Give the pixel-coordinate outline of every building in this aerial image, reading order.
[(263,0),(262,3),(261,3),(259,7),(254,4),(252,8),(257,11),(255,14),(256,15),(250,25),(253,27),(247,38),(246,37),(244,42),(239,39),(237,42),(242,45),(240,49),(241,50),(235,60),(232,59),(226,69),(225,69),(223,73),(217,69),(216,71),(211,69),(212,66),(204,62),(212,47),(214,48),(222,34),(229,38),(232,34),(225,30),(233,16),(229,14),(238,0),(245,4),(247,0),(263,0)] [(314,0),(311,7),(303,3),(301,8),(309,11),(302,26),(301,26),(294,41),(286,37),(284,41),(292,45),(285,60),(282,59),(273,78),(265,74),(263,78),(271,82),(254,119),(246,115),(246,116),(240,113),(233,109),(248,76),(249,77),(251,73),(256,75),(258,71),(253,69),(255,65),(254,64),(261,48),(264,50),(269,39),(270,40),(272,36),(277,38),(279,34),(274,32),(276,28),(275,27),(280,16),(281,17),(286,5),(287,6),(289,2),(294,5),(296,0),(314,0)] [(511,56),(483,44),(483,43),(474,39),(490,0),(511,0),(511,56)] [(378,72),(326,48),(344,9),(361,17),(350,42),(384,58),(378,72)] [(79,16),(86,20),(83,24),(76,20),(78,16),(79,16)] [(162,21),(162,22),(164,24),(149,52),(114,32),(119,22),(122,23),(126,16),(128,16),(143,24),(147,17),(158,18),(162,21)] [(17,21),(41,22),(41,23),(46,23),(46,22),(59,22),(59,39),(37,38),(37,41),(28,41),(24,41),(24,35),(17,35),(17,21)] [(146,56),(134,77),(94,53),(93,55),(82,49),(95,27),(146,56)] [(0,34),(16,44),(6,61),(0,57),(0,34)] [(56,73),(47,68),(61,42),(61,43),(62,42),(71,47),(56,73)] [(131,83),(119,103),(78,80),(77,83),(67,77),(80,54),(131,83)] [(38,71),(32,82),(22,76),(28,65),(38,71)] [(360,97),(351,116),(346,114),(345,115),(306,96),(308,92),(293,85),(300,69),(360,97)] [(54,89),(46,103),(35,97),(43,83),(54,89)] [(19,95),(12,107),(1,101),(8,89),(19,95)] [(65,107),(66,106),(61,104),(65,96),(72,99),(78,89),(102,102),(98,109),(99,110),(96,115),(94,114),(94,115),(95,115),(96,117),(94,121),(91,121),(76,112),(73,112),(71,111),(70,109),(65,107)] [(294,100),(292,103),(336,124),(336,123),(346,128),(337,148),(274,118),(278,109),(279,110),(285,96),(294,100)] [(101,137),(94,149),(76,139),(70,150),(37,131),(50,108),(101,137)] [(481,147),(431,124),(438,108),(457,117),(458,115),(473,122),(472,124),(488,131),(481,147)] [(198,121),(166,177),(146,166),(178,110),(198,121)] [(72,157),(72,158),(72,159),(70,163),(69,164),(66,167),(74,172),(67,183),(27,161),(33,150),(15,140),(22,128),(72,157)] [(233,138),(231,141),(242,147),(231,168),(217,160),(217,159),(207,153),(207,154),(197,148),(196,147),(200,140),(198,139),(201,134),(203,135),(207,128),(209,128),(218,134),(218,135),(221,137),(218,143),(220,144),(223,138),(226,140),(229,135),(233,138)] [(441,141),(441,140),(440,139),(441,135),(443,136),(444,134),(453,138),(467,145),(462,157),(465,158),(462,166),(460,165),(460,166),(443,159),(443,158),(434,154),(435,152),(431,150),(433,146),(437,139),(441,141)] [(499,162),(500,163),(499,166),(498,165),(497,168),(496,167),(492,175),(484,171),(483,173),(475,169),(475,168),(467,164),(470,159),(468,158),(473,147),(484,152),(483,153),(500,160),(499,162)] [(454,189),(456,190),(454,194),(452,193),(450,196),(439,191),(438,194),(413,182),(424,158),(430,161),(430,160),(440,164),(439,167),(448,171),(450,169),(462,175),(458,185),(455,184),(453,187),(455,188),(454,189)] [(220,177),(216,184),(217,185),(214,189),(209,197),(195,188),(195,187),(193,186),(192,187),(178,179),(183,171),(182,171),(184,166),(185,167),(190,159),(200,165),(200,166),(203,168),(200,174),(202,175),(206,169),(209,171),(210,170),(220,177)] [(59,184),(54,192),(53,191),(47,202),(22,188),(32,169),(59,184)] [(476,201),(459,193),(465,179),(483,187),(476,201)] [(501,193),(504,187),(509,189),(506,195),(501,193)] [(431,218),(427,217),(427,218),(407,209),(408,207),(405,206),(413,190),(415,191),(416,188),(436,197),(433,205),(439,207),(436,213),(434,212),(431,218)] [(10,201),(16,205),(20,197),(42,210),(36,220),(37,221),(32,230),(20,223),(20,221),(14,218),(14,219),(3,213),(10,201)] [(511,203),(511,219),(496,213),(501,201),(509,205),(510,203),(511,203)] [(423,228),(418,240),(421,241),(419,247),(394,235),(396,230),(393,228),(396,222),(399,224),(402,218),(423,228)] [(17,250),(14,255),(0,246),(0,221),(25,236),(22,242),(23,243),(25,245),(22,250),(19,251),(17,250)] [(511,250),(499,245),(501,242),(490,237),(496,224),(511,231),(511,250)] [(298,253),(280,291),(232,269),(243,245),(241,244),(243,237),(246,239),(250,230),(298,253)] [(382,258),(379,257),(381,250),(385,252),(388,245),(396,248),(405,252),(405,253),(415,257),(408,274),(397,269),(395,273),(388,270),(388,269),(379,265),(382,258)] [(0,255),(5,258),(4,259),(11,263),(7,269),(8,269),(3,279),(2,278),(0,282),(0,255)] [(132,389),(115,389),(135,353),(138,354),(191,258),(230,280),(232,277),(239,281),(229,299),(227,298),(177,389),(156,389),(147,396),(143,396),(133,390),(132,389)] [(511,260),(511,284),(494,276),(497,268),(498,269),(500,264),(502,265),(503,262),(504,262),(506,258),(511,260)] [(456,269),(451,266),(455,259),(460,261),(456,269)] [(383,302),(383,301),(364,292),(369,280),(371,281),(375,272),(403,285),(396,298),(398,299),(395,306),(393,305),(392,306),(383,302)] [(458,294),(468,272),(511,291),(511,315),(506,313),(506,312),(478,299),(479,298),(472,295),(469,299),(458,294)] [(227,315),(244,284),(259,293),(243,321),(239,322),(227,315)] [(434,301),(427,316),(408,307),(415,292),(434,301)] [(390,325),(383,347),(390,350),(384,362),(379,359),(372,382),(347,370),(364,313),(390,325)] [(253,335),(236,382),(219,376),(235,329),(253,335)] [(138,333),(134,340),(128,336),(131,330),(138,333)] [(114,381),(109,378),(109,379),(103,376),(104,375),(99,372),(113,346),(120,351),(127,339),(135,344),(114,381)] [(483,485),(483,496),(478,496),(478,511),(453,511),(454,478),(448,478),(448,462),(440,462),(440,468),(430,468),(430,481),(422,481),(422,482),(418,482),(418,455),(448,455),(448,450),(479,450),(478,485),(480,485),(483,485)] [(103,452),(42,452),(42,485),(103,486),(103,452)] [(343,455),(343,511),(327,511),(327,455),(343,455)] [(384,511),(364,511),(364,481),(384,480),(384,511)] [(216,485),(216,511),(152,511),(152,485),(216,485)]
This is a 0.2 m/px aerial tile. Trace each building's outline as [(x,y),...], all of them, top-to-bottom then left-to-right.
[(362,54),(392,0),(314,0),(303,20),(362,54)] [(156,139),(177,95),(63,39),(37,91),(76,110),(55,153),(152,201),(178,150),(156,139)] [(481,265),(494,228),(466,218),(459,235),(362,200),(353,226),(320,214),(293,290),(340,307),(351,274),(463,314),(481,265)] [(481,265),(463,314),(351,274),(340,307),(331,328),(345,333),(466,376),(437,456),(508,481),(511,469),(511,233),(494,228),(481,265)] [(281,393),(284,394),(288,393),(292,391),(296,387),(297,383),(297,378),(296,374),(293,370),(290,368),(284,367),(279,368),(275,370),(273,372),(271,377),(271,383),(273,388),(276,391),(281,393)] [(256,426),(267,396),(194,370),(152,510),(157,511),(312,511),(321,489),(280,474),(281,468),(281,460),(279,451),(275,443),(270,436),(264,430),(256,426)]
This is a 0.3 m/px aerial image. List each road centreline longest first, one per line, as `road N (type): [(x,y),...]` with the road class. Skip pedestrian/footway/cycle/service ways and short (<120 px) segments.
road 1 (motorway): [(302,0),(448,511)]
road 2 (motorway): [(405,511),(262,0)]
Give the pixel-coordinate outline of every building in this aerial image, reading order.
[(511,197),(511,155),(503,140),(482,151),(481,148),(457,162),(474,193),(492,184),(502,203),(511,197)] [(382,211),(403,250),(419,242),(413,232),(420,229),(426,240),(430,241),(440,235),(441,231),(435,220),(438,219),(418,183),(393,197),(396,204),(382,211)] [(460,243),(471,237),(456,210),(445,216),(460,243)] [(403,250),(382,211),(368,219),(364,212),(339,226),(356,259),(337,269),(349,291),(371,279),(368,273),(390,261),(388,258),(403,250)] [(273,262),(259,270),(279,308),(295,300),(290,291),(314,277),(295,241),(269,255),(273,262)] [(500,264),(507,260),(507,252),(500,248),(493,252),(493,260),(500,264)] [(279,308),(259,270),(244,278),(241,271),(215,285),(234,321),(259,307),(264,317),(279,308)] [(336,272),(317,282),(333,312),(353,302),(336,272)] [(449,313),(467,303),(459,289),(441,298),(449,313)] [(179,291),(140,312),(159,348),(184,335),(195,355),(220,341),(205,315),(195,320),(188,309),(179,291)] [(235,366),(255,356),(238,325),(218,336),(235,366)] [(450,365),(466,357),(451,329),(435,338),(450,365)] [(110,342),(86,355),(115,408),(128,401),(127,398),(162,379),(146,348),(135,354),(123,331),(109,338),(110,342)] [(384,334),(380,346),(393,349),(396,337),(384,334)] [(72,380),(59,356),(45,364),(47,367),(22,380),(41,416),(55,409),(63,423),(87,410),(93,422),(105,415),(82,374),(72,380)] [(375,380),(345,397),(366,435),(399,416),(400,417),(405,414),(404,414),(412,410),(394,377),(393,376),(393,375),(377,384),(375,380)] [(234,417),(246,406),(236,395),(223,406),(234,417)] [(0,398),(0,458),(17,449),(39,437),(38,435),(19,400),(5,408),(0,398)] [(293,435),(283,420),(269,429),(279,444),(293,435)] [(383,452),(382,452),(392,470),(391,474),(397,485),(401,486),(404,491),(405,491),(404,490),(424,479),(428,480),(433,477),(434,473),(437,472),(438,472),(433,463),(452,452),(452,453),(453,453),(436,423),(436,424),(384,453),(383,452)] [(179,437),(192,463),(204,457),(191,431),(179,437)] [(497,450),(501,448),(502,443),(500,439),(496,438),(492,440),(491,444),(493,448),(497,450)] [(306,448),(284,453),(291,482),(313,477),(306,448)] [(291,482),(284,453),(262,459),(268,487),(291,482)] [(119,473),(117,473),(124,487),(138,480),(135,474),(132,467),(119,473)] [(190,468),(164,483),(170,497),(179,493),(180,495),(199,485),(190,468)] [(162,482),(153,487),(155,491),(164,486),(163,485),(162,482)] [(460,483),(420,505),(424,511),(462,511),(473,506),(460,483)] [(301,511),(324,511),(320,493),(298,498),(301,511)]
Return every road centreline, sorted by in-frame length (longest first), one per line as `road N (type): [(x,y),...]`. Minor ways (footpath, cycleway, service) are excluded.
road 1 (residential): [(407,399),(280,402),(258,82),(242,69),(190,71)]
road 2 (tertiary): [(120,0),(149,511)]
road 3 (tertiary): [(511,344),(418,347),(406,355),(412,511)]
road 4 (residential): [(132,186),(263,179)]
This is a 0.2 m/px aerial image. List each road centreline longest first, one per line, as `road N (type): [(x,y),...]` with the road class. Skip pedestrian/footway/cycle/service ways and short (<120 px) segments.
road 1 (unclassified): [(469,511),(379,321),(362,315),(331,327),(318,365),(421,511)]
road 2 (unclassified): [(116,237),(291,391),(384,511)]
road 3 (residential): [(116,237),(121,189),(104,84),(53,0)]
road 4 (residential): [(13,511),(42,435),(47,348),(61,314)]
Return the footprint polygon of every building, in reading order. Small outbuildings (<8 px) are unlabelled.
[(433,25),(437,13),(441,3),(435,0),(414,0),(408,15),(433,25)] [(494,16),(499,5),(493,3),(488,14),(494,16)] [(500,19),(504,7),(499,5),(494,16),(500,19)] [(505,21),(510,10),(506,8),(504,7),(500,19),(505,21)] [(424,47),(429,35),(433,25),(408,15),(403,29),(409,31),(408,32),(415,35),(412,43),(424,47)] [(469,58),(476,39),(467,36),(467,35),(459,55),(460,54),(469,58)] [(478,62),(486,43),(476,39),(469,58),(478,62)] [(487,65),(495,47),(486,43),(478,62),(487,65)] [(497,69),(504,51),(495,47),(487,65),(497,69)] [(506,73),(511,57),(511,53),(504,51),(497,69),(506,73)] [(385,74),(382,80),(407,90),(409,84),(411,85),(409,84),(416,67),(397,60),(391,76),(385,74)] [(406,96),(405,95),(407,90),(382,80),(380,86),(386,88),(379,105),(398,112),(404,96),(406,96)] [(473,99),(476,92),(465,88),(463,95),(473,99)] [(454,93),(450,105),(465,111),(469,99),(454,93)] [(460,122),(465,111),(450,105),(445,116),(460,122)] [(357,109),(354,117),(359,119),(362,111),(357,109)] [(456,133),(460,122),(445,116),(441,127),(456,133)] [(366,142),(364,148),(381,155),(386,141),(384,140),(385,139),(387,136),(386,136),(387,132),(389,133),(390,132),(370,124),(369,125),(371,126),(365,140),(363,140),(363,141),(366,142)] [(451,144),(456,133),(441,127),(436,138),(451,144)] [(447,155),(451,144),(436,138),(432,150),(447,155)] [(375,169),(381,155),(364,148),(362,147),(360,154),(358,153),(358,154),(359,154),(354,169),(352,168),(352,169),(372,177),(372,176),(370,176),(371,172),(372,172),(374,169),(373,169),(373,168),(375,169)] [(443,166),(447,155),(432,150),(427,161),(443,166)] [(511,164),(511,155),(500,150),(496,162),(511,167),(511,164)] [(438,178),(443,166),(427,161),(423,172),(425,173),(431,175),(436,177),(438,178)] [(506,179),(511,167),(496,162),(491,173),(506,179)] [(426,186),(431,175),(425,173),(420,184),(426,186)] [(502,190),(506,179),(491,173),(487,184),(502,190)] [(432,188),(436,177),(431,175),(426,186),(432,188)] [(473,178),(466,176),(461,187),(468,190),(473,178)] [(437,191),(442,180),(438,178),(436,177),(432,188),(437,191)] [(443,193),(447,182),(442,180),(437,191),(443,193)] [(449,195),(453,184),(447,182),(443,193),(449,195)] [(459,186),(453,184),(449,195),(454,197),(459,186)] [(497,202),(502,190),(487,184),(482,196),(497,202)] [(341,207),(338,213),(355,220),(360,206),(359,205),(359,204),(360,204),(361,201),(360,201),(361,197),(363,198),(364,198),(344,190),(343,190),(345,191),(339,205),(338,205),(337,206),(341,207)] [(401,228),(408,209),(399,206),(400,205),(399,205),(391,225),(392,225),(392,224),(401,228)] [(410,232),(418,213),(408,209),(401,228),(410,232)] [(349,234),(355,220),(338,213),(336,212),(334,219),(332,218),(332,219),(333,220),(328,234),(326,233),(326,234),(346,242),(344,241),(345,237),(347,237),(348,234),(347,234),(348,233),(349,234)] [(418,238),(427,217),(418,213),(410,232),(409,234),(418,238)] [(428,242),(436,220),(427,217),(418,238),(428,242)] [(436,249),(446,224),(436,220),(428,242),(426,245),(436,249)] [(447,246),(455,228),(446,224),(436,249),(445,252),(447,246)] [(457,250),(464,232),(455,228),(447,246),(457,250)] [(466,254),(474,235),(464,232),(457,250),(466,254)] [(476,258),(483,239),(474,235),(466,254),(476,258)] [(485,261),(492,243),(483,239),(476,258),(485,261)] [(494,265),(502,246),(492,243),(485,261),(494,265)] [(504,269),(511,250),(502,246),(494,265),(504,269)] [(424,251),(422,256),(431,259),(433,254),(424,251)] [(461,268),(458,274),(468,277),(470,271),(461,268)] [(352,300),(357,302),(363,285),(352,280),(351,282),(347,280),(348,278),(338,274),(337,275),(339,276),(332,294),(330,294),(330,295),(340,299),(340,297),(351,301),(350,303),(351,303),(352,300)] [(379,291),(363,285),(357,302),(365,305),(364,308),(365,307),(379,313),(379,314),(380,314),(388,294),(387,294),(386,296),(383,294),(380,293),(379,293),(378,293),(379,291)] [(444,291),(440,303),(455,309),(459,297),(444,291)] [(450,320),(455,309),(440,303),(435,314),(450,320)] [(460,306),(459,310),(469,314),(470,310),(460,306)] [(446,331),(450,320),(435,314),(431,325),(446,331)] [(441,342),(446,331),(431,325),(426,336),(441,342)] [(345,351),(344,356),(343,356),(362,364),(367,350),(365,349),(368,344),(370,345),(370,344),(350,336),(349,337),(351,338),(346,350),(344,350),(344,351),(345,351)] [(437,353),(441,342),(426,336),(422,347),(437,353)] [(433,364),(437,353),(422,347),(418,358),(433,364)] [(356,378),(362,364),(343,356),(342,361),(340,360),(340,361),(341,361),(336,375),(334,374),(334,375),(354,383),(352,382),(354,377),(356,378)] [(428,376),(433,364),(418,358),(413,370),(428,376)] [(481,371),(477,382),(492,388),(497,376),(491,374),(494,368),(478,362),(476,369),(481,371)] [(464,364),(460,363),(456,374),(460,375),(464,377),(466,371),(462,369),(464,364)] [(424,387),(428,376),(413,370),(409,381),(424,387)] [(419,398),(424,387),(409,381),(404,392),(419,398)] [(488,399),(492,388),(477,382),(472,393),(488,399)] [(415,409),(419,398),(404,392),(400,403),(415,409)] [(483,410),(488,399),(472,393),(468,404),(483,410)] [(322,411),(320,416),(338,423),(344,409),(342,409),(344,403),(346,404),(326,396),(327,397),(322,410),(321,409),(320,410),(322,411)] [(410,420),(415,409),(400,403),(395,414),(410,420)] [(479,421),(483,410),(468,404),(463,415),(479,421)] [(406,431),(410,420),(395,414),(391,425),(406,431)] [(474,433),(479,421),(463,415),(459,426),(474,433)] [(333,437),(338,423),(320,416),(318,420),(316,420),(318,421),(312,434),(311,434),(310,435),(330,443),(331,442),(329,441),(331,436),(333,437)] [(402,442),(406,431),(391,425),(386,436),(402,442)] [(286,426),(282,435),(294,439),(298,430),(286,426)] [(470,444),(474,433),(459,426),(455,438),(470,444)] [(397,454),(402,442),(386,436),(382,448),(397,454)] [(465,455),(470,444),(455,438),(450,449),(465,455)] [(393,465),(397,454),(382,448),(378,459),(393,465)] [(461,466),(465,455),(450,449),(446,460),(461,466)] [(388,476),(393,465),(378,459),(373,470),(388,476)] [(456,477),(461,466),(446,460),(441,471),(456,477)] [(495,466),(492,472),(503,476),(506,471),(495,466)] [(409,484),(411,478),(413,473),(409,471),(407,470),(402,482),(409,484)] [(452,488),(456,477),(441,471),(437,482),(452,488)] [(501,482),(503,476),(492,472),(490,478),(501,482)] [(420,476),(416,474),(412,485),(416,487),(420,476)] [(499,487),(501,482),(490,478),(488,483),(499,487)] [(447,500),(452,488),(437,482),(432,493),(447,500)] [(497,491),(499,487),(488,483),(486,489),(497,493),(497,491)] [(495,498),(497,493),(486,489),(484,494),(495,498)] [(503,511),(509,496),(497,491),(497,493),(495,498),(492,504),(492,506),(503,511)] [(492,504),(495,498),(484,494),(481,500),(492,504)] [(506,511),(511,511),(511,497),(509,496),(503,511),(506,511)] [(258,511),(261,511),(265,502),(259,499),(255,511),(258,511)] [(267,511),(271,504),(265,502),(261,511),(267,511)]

**Written request:** Find every line in the records above that contains the word "with", and copy each of those lines in full.

**Answer to the exercise:**
This is a 0.3 m/px aerial image. List each road centreline longest first, one per line, as `road N (type): [(x,y),...]` with the road class. Skip pedestrian/footway/cycle/service ways and short (<120 px) segments.
This is a 0.2 m/px aerial image. List each road centreline longest first, one per line, as `road N (type): [(x,y),...]` with the road class. Skip pedestrian/footway/cycle/service ways and short (<120 px) segments.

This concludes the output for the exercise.